▶ **Prompt**:
The exercise asks you to copy every line below in which "diode" appears.

---------------

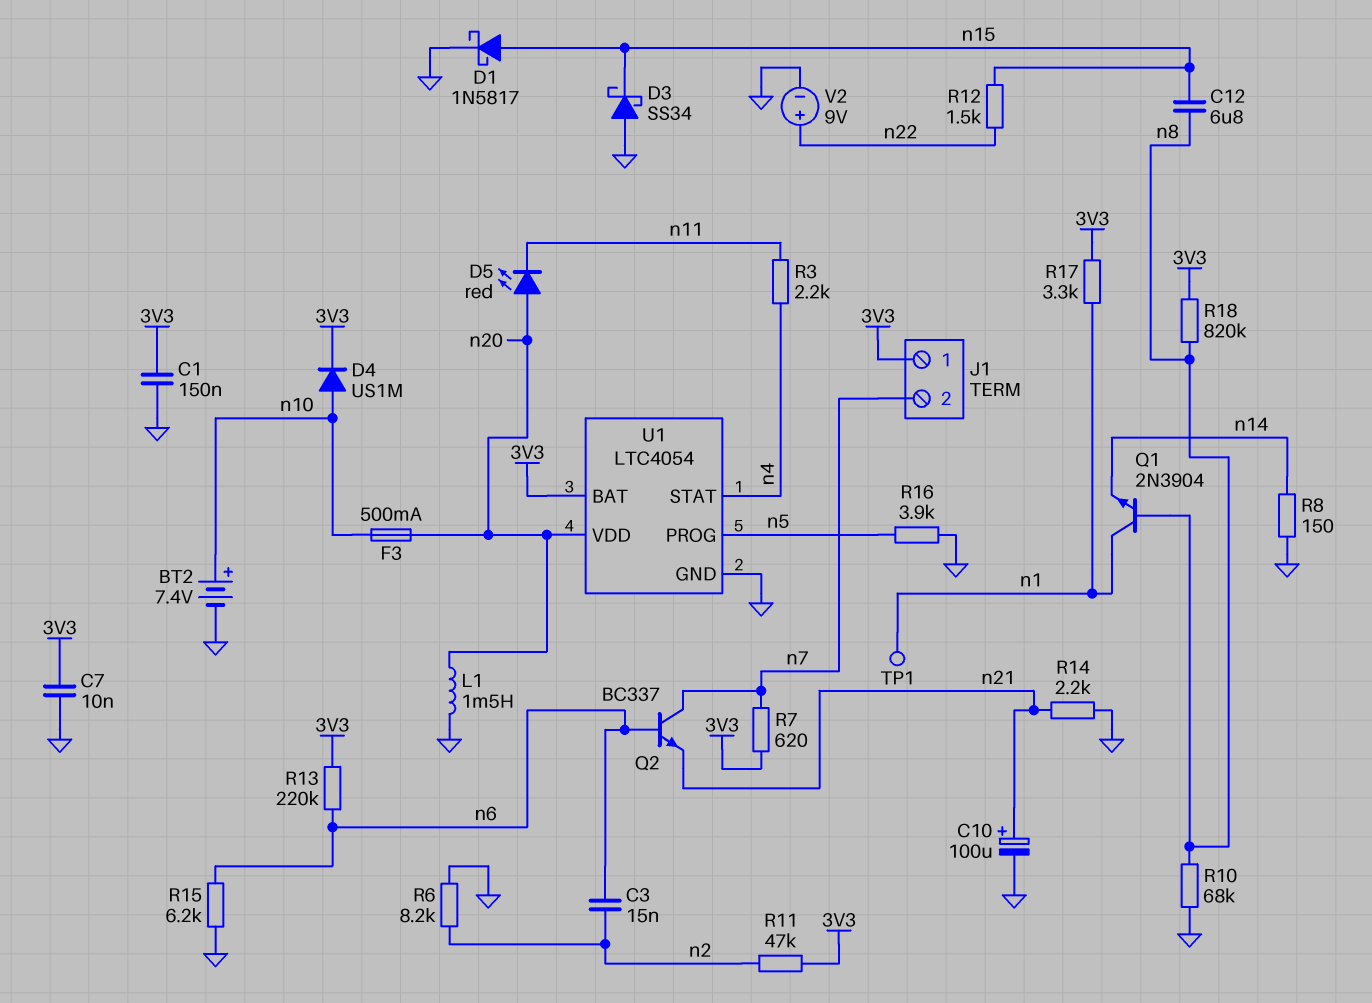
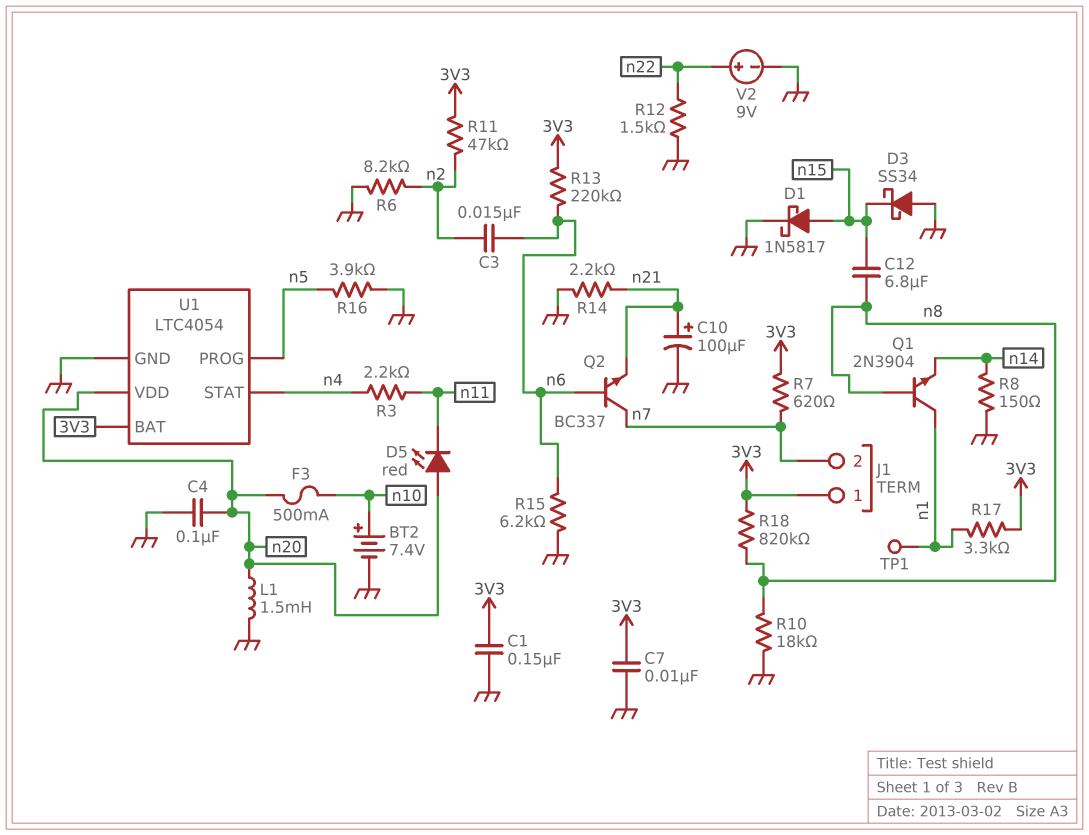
C4: none -> 100nF (GND, n20)
D4: diode US1M (A n10, K 3V3) -> none
R10: 68k (GND, n8) -> 18k (GND, n8)
R12: 1.5k (n15, n22) -> 1.5k (GND, n22)

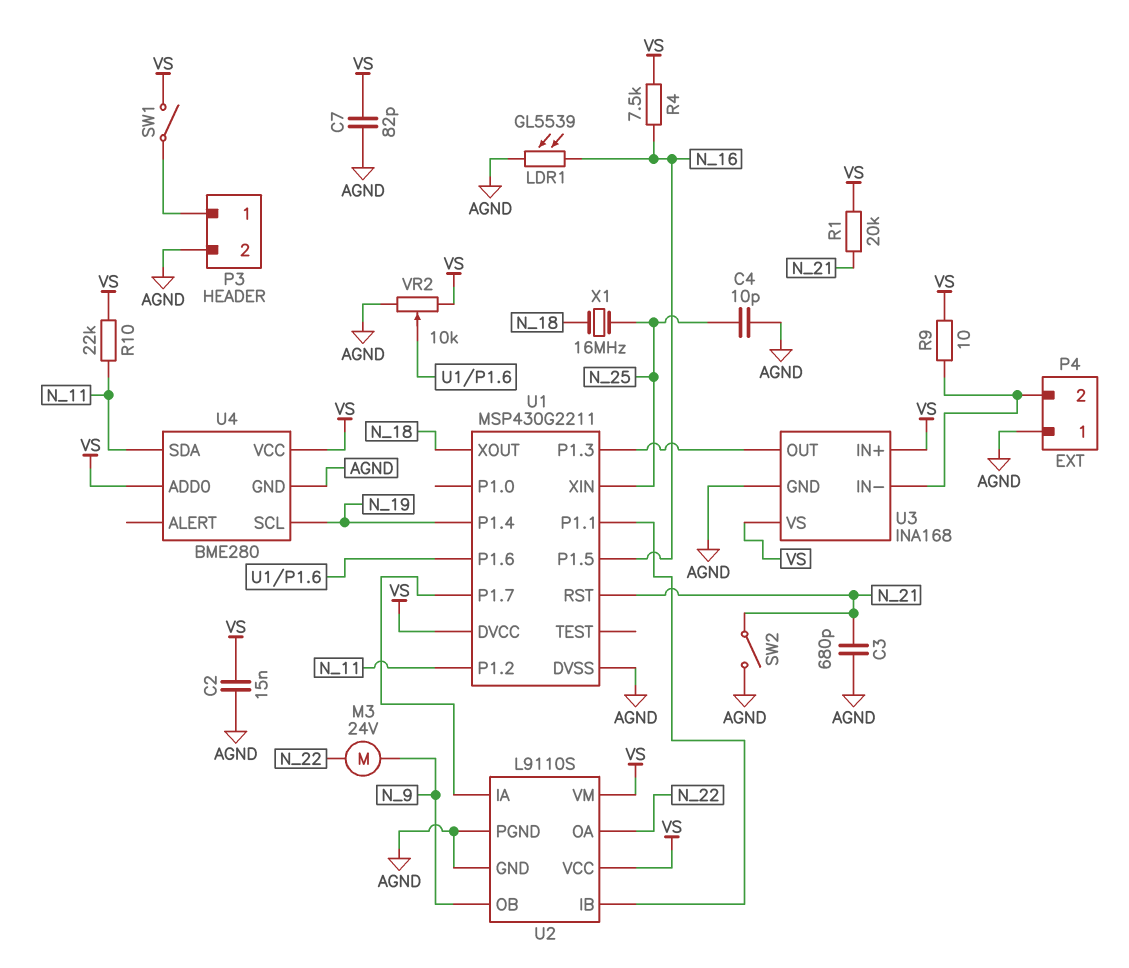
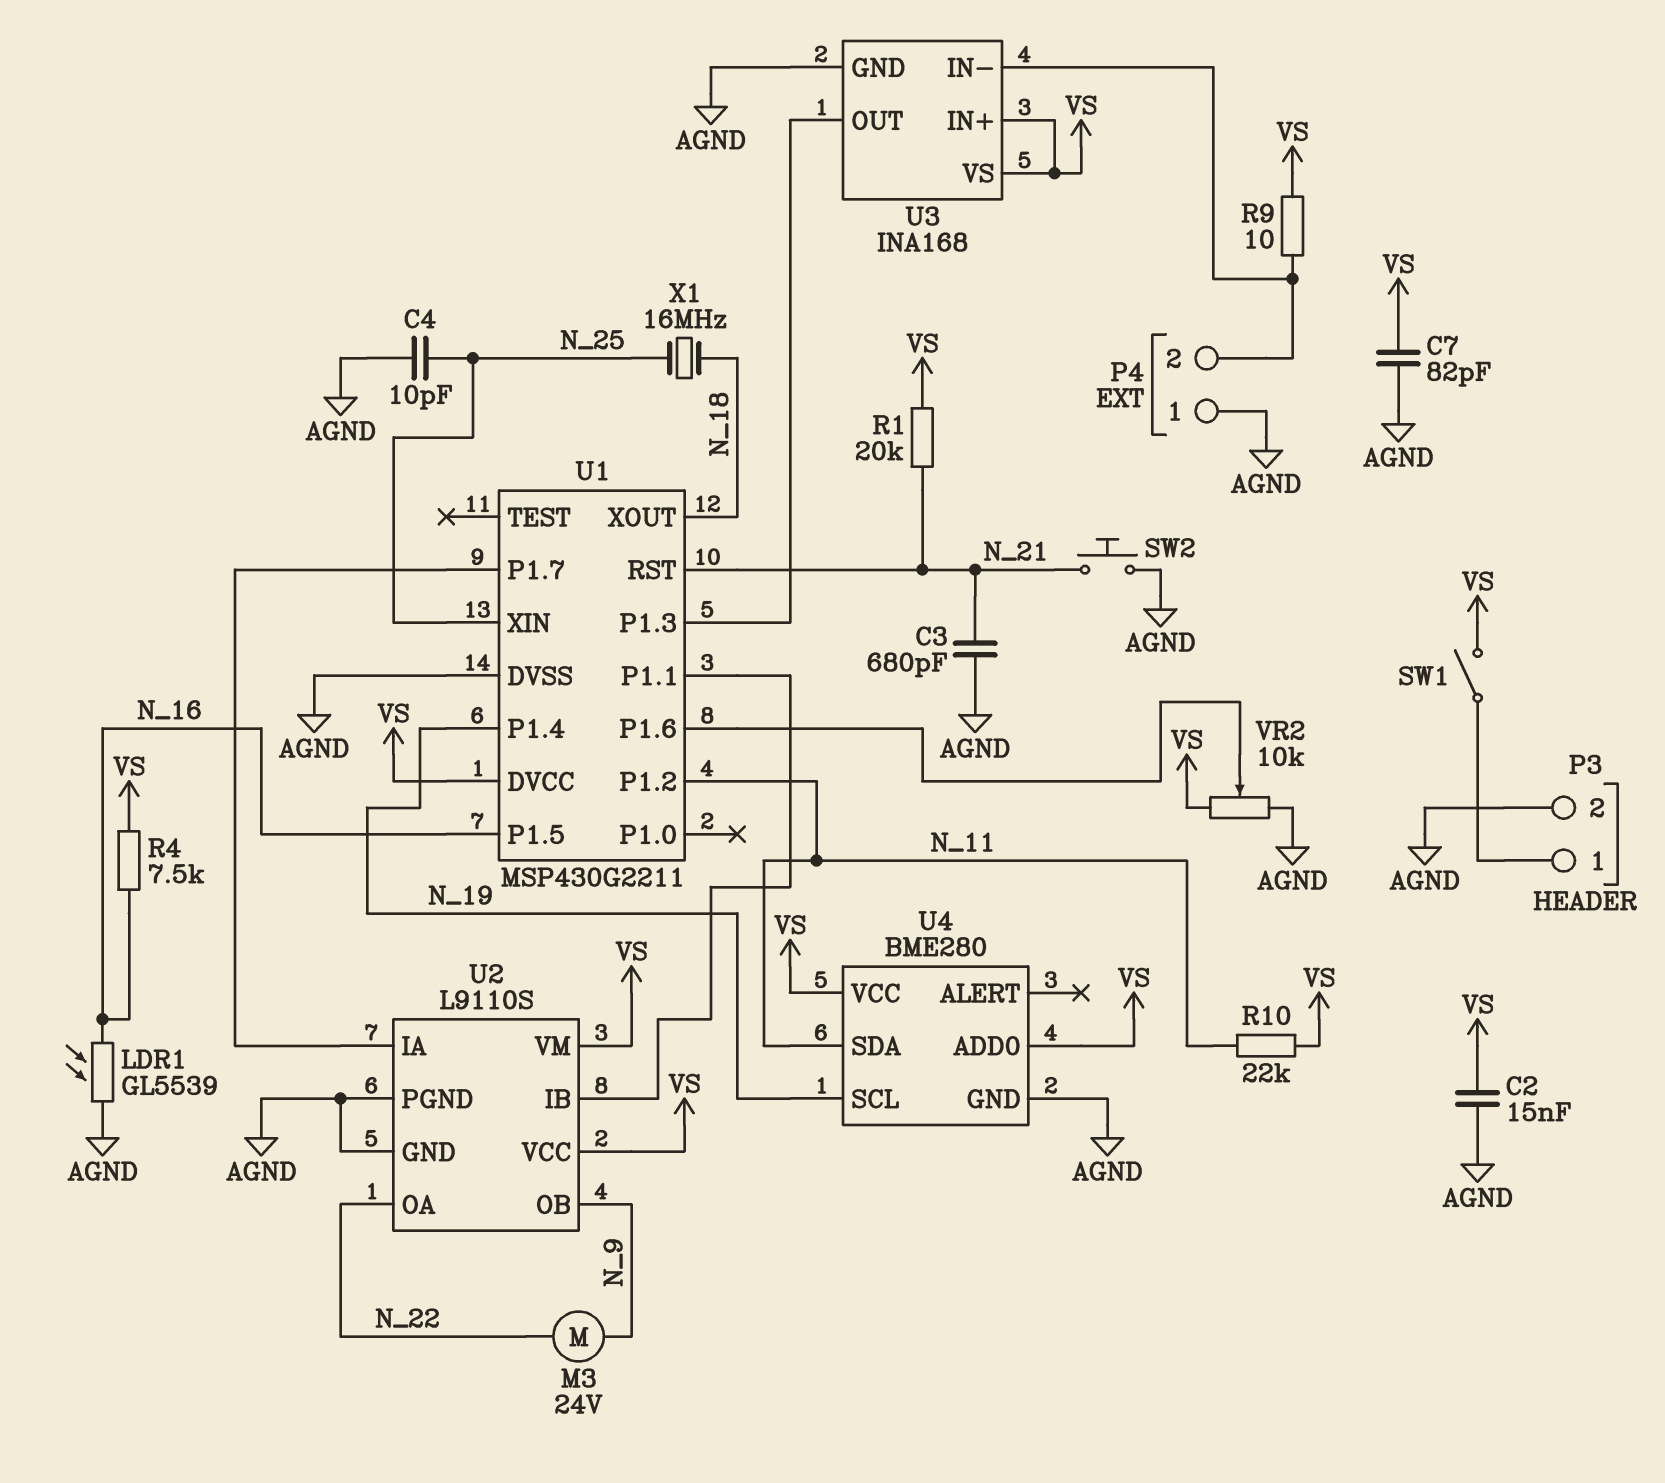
SW2: switch (AGND, N_21) -> button (AGND, N_21)

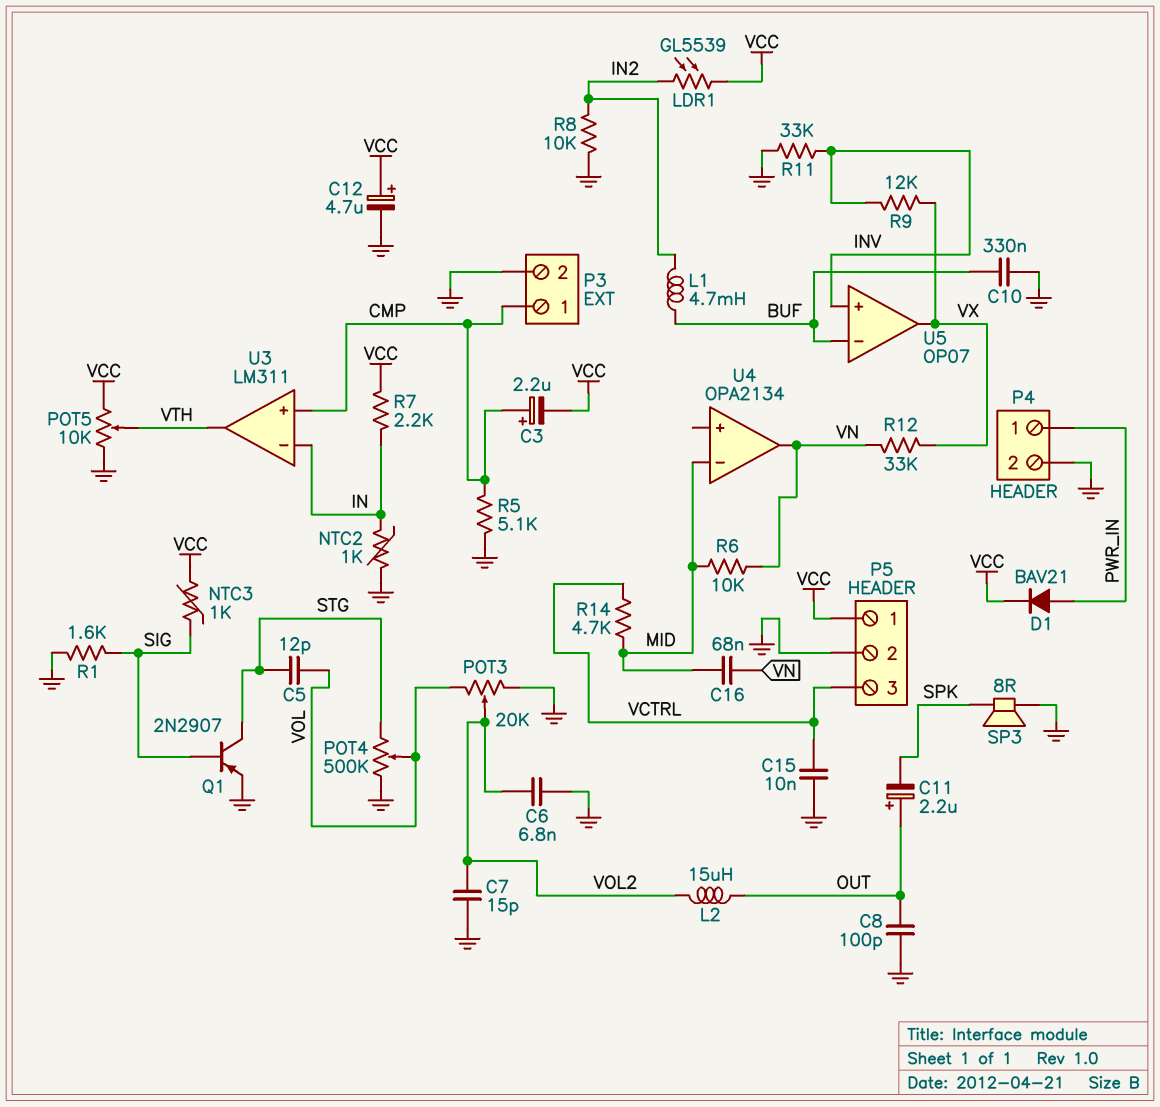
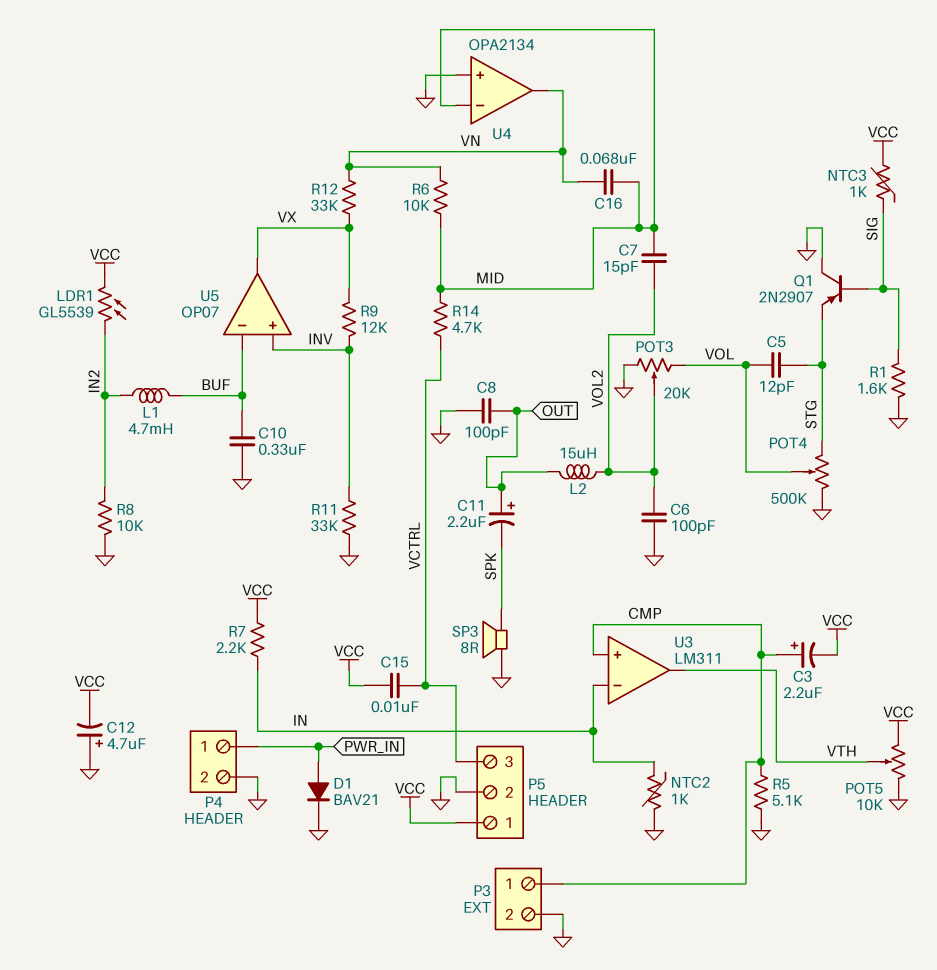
C6: 6.8nF (GND, VOL2) -> 100pF (GND, VOL2)
C7: 15pF (GND, VOL2) -> 15pF (MID, VOL2)
C12: 4.7uF (plus VCC, minus GND) -> 4.7uF (plus GND, minus VCC)
C15: 10nF (GND, VCTRL) -> 10nF (VCC, VCTRL)
D1: diode BAV21 (A PWR_IN, K VCC) -> diode BAV21 (A PWR_IN, K GND)
Q1: PNP 2N2907 (B SIG, C STG, E GND) -> PNP 2N2907 (B SIG, C GND, E STG)
U4 pin in+: none -> GND

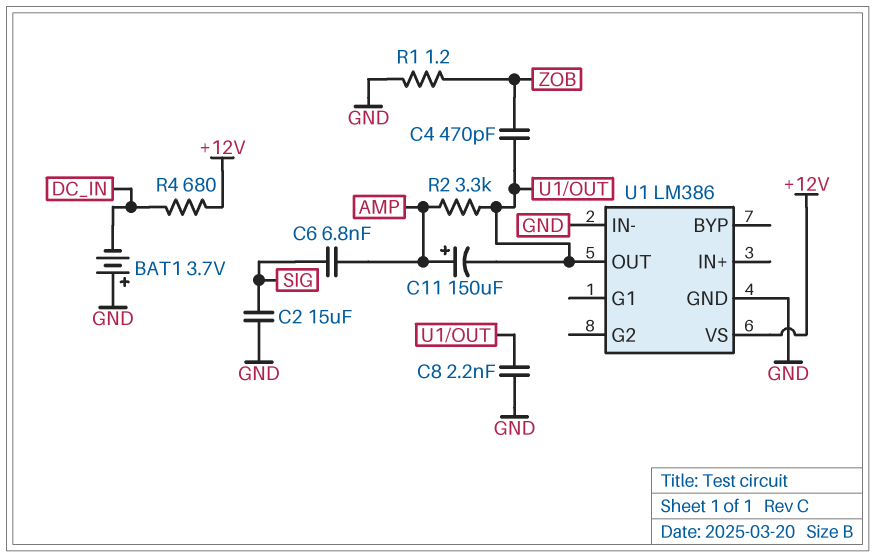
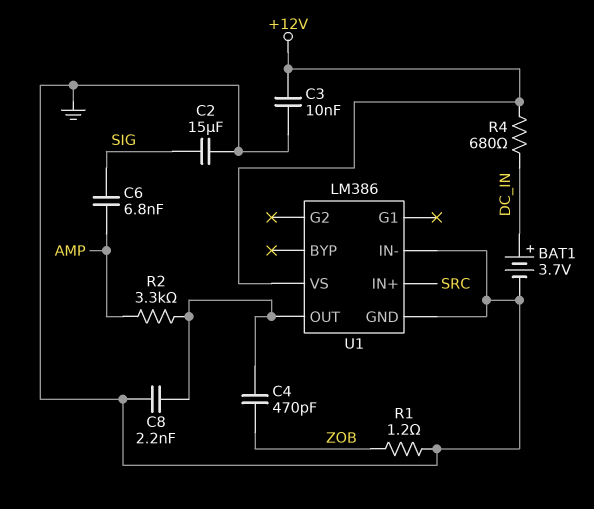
BAT1: 3.7V (plus GND, minus DC_IN) -> 3.7V (plus DC_IN, minus GND)
C3: none -> 10nF (+12V, GND)
C11: 150uF (plus AMP, minus U1/OUT) -> none
U1 pin IN+: none -> SRC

---------------

▶ **Answer to the exercise**:
D4: diode US1M (A n10, K 3V3) -> none
D1: diode BAV21 (A PWR_IN, K VCC) -> diode BAV21 (A PWR_IN, K GND)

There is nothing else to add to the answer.